◆ Material to process ◆
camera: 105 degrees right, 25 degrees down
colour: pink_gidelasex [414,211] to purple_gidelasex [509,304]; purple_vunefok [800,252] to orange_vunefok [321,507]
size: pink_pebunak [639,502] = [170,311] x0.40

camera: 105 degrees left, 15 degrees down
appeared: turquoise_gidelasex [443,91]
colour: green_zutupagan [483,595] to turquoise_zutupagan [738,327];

---

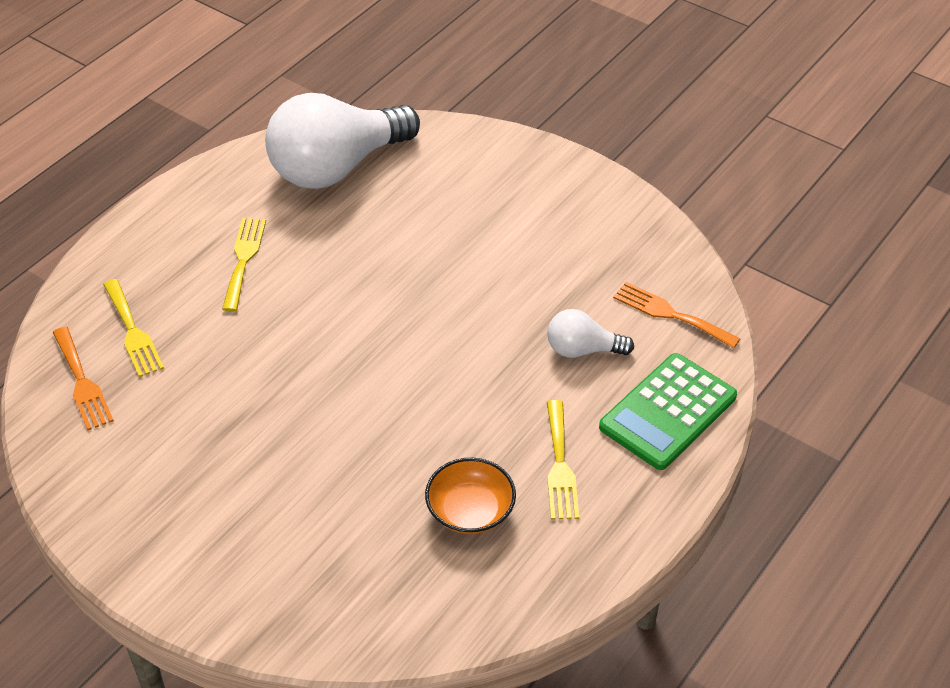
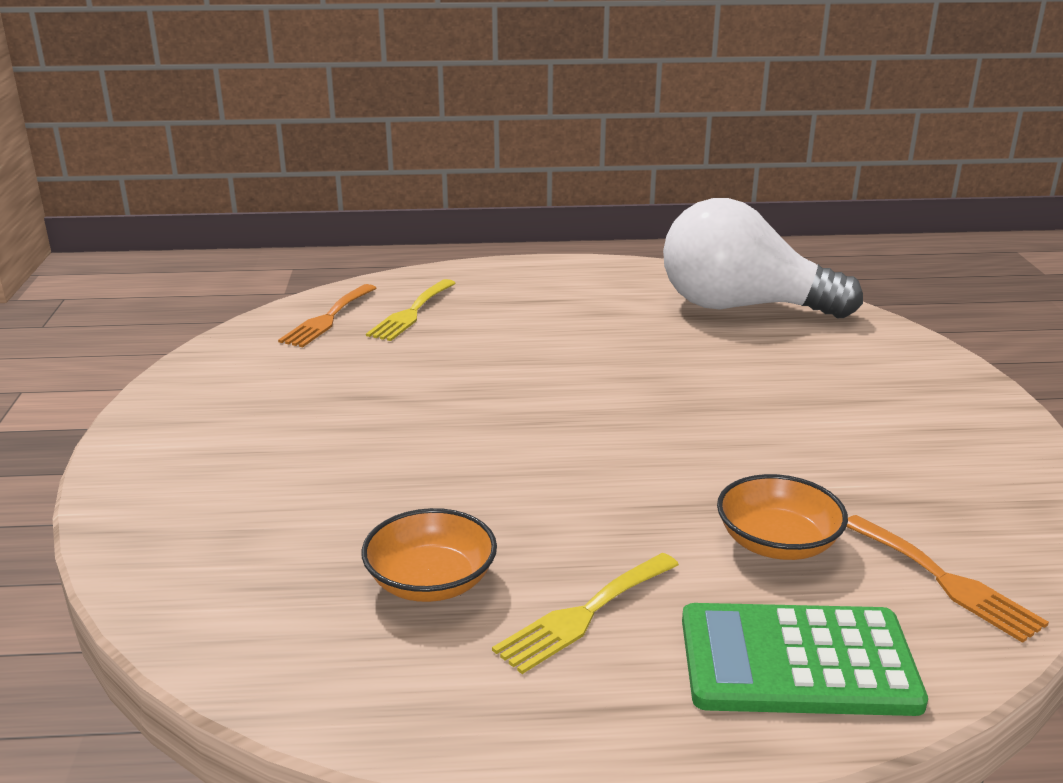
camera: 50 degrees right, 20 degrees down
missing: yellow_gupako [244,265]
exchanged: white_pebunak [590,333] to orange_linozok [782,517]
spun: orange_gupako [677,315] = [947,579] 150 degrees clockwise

◆ How to complete this task ◆
Among the lines above, repeat exactly those from the line with "camera: 105 degrees right, 25 degrees down" to the line with "colour: green_zutupagan [483,595]", counting both ends.

◆ Solved exercise ◆
camera: 105 degrees right, 25 degrees down
colour: pink_gidelasex [414,211] to purple_gidelasex [509,304]; purple_vunefok [800,252] to orange_vunefok [321,507]
size: pink_pebunak [639,502] = [170,311] x0.40

camera: 105 degrees left, 15 degrees down
appeared: turquoise_gidelasex [443,91]
colour: green_zutupagan [483,595] to turquoise_zutupagan [738,327];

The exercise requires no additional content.